_What needs to be done_:
What lines of the listing include the string "yellow"? Show them all.

_Records provided_:
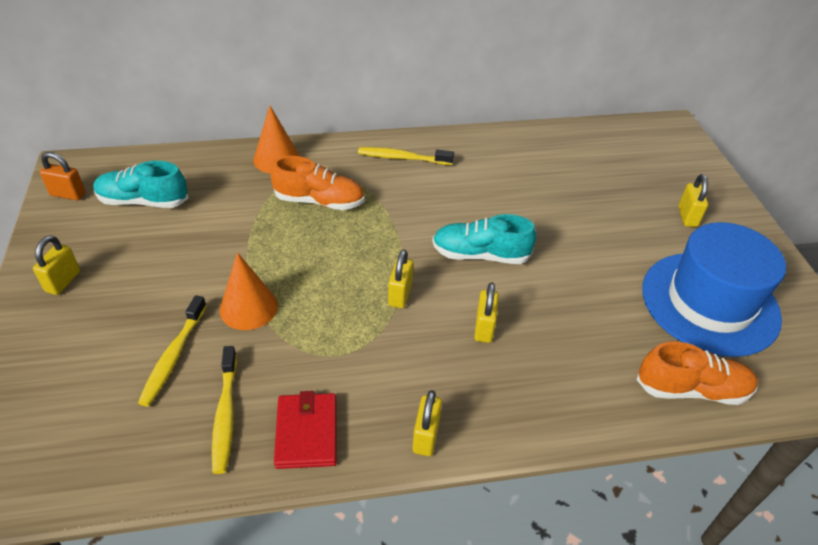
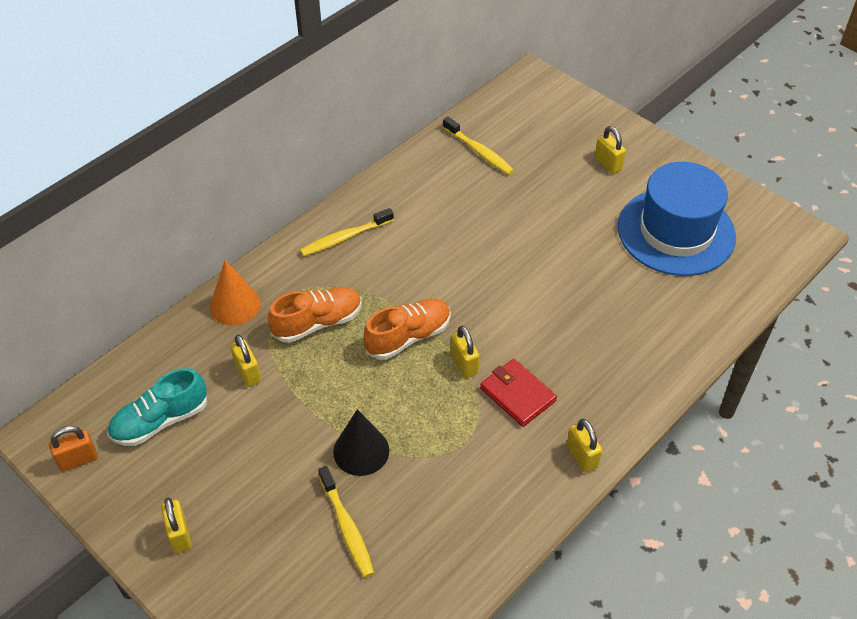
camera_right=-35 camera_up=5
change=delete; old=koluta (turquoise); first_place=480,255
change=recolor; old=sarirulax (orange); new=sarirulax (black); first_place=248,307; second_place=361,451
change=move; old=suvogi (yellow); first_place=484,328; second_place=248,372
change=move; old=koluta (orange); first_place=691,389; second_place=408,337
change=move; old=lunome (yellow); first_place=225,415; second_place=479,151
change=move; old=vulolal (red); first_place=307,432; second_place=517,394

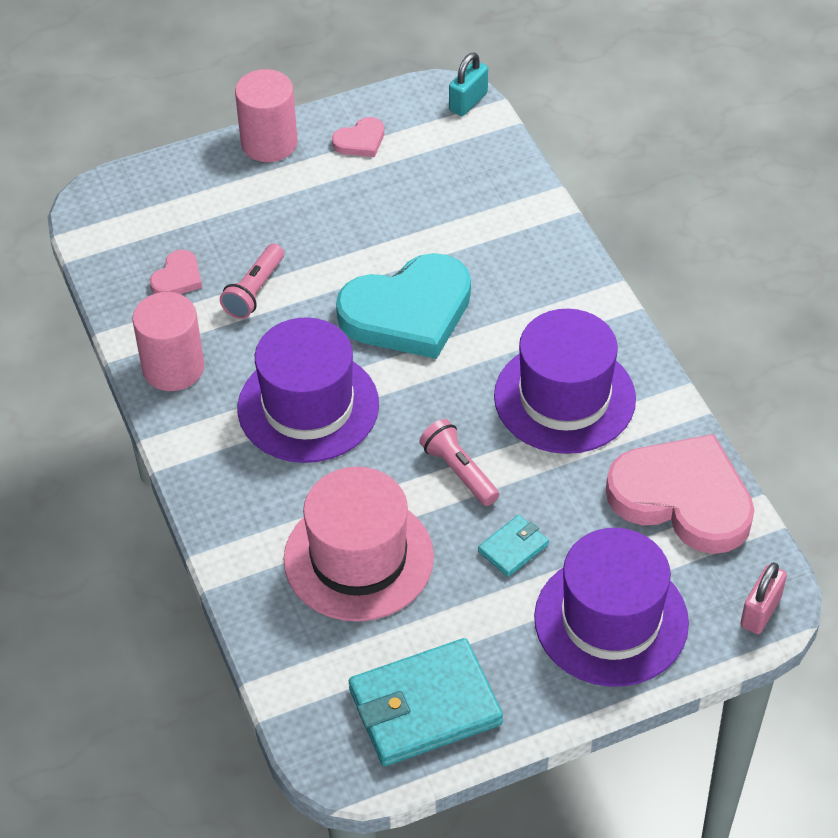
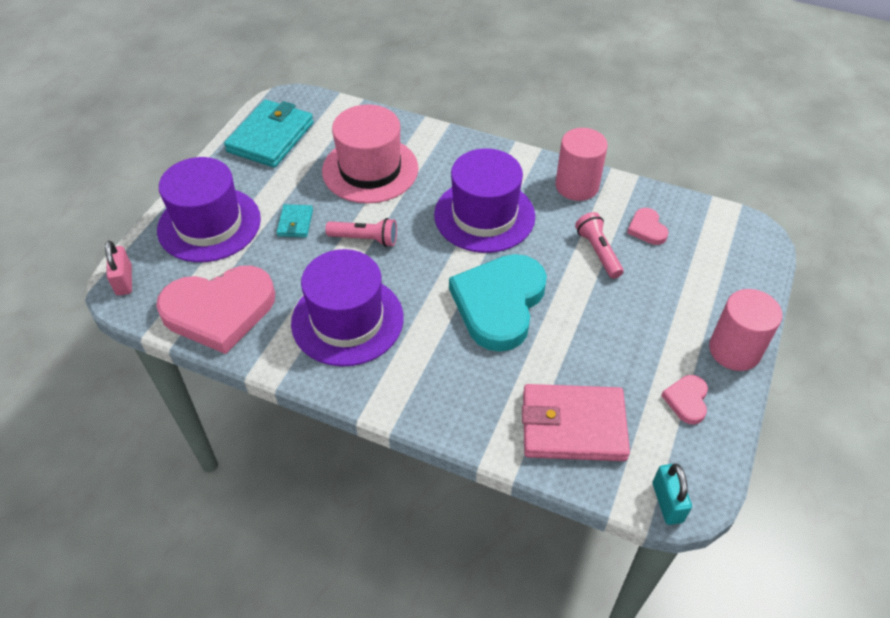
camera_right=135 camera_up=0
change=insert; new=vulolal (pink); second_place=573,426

==

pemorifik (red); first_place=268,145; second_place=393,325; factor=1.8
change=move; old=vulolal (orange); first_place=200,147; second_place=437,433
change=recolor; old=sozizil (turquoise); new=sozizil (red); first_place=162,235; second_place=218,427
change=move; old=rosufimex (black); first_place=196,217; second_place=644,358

---

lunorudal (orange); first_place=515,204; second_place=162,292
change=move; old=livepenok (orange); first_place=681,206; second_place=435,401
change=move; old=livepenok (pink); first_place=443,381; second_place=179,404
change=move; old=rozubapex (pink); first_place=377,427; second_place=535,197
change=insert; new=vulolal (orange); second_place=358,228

_Output of the task_:
change=move; old=suvogi (yellow); first_place=484,328; second_place=248,372
change=move; old=lunome (yellow); first_place=225,415; second_place=479,151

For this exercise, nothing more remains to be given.